§ WHAT TO DO
Look through the data below and work out how many lines hold "domina"; state only the number.
== RECORDS FOR THIS TASK
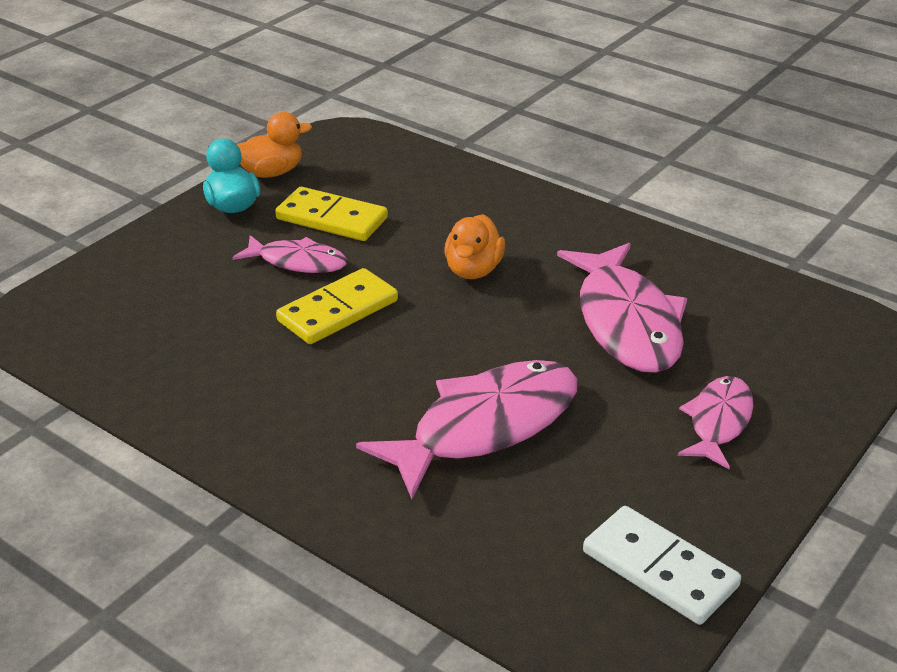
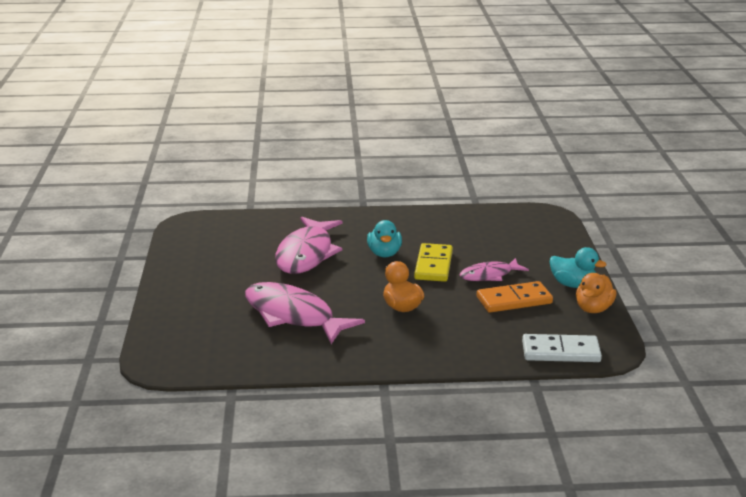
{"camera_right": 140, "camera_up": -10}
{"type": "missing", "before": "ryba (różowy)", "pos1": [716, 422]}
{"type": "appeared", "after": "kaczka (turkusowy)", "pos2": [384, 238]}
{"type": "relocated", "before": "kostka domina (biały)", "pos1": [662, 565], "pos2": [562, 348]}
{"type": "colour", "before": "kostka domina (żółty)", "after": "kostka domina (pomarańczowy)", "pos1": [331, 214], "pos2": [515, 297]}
====
§ SOLVED PROBLEM
2